§ **Required work**:
Go through the data and copy every line exactly, but not the images.

Items from a data source

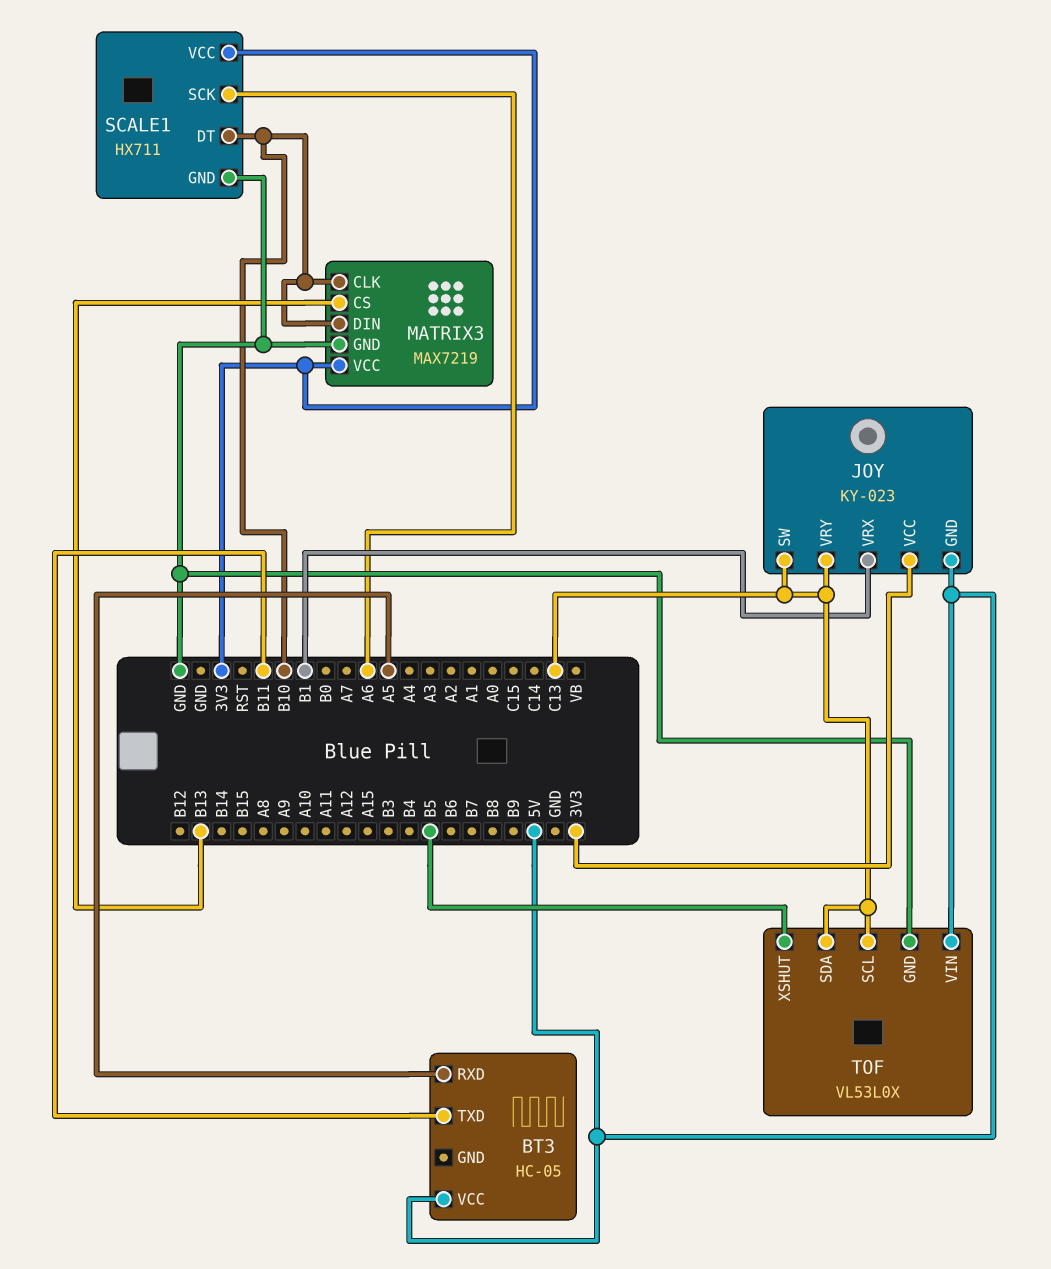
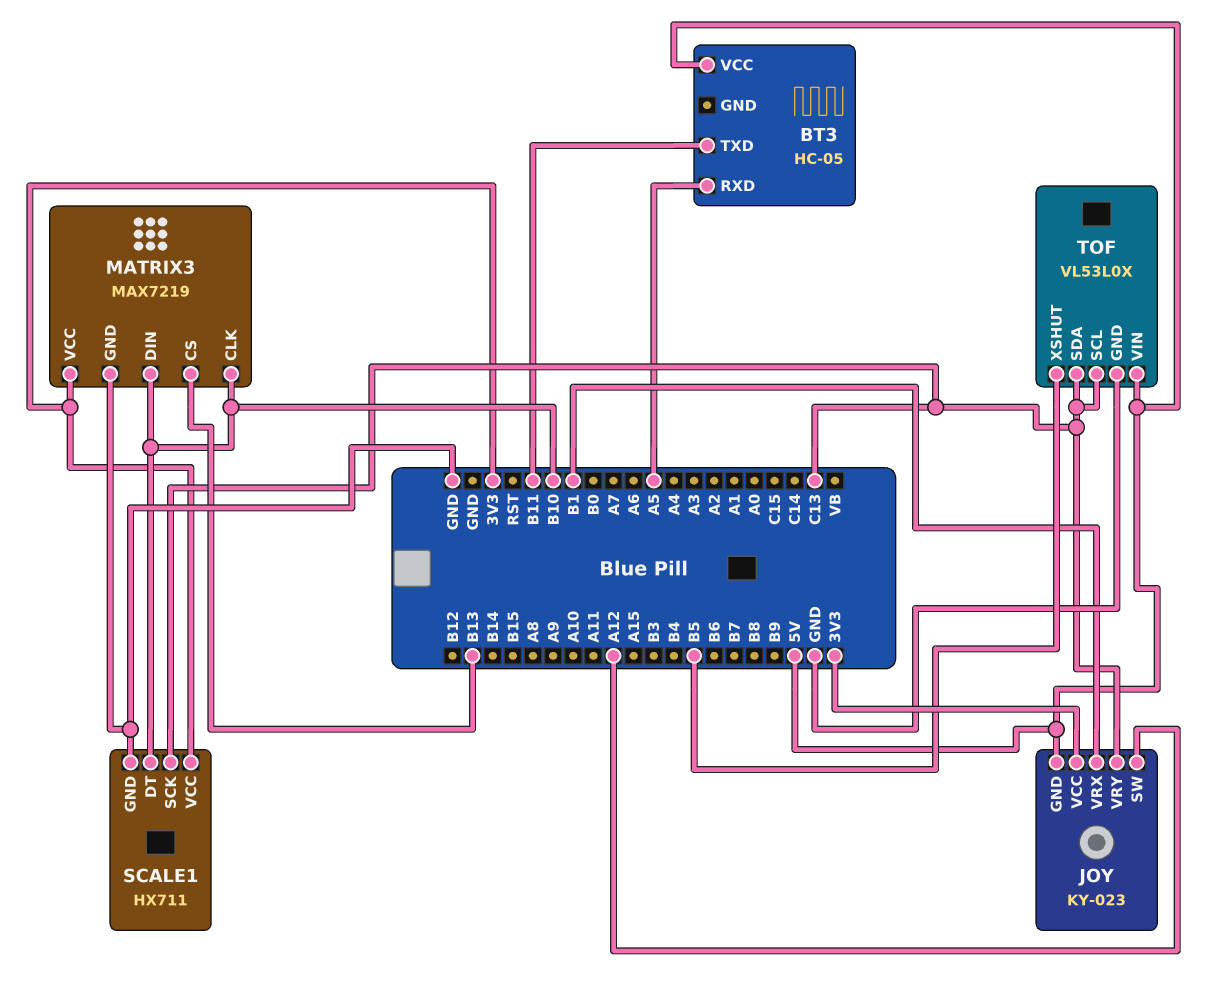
JOY pin SW: C13 -> A12
SCALE1 pin SCK: A6 -> C13

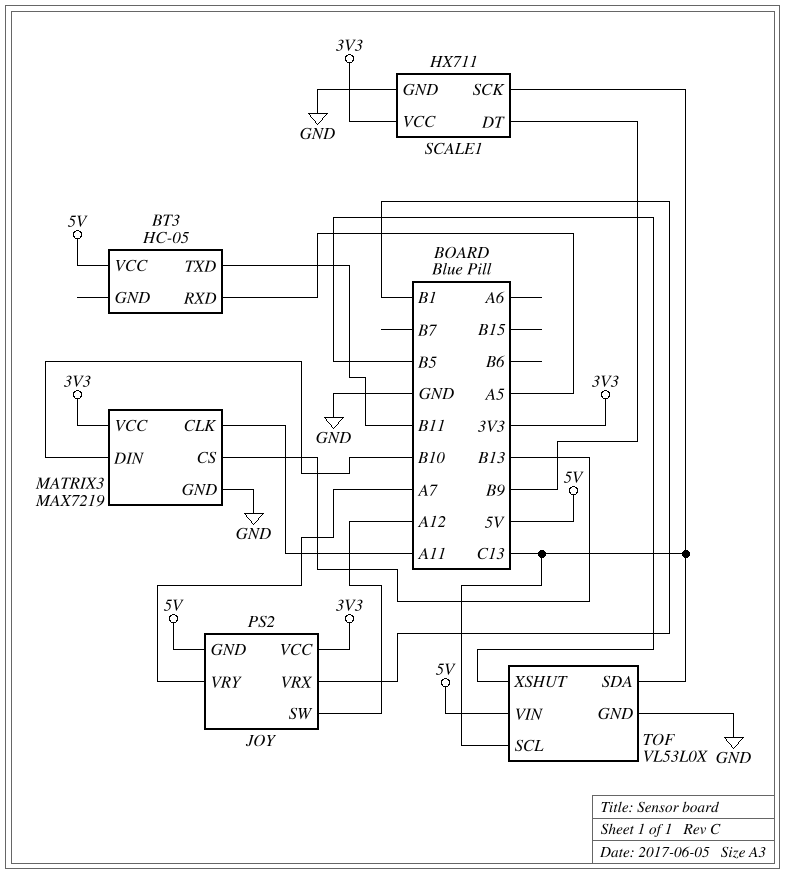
JOY: KY-023 -> PS2
JOY pin VRY: C13 -> A7
MATRIX3 pin CLK: B10 -> A11
SCALE1 pin DT: B10 -> B9

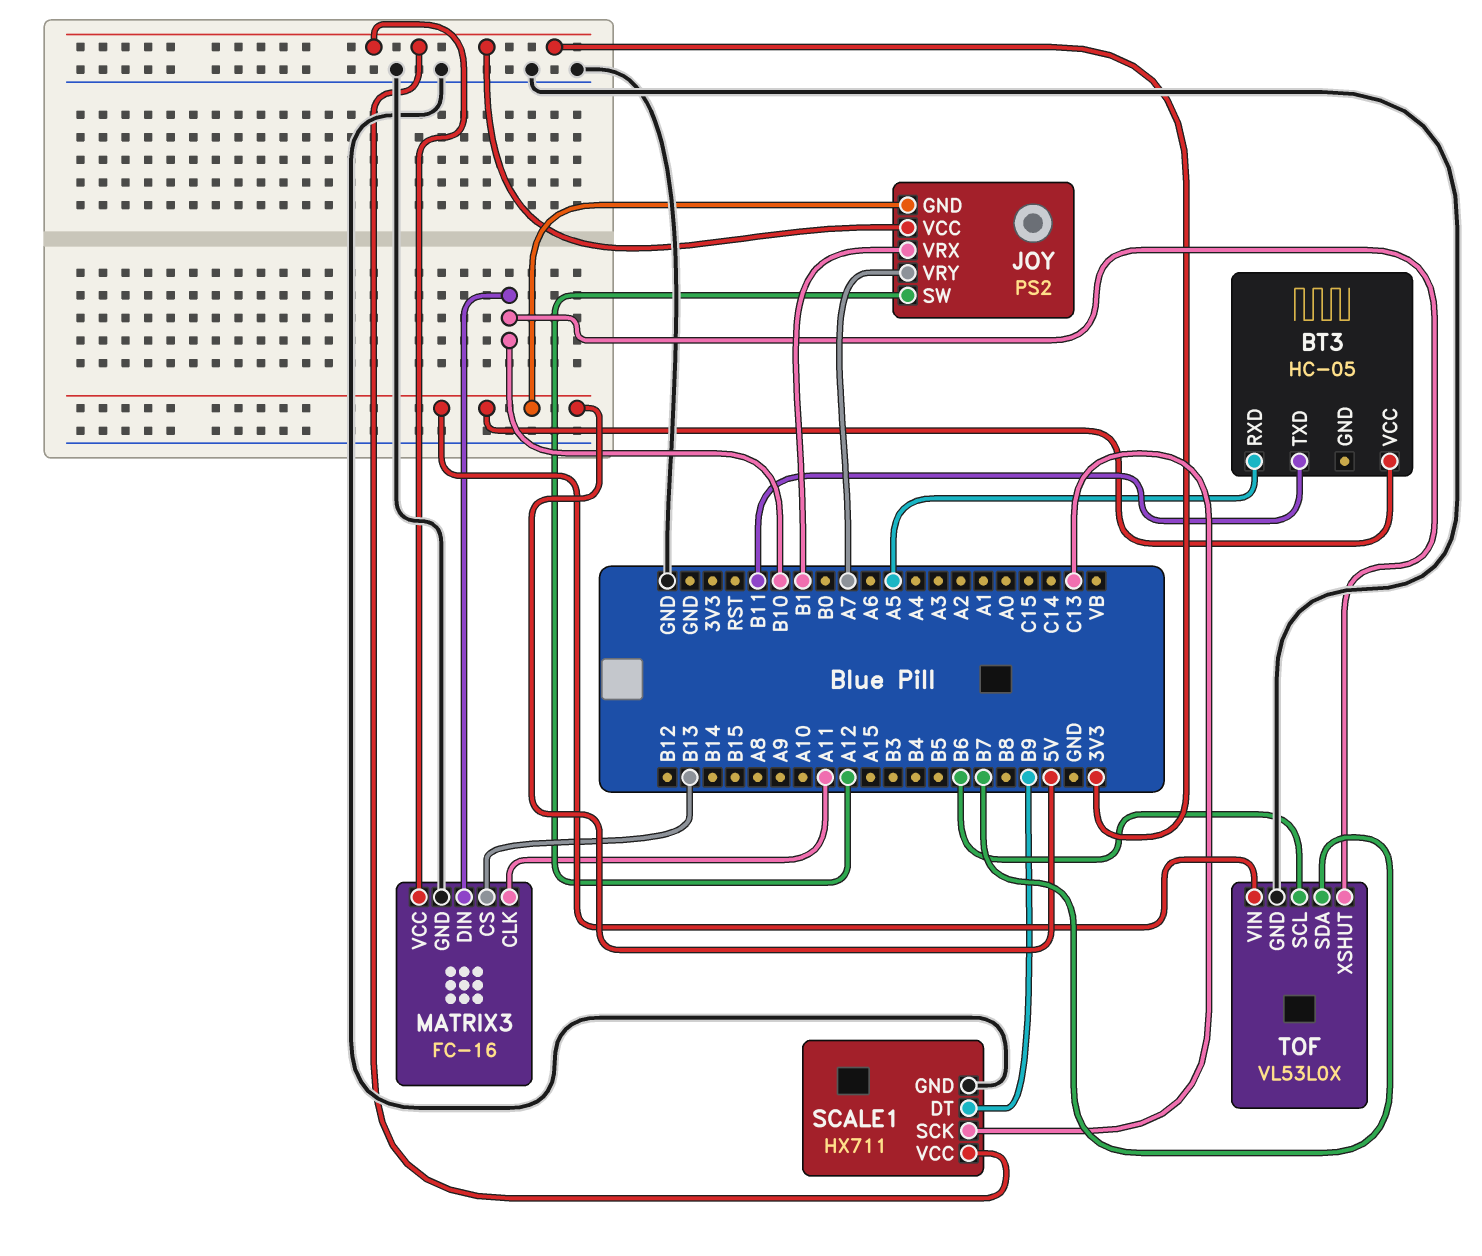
MATRIX3: MAX7219 -> FC-16
TOF pin SCL: C13 -> B6
TOF pin SDA: C13 -> B7
TOF pin XSHUT: B5 -> B10

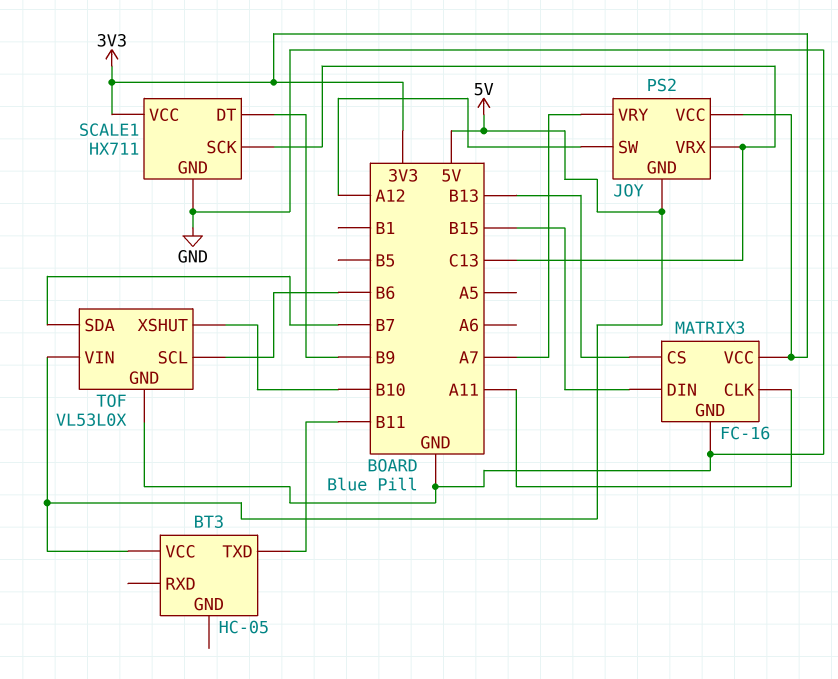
BT3 pin RXD: A5 -> none
JOY pin VRX: B1 -> C13
MATRIX3 pin DIN: B10 -> B15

§ **Task result**:
JOY pin SW: C13 -> A12
SCALE1 pin SCK: A6 -> C13

JOY: KY-023 -> PS2
JOY pin VRY: C13 -> A7
MATRIX3 pin CLK: B10 -> A11
SCALE1 pin DT: B10 -> B9

MATRIX3: MAX7219 -> FC-16
TOF pin SCL: C13 -> B6
TOF pin SDA: C13 -> B7
TOF pin XSHUT: B5 -> B10

BT3 pin RXD: A5 -> none
JOY pin VRX: B1 -> C13
MATRIX3 pin DIN: B10 -> B15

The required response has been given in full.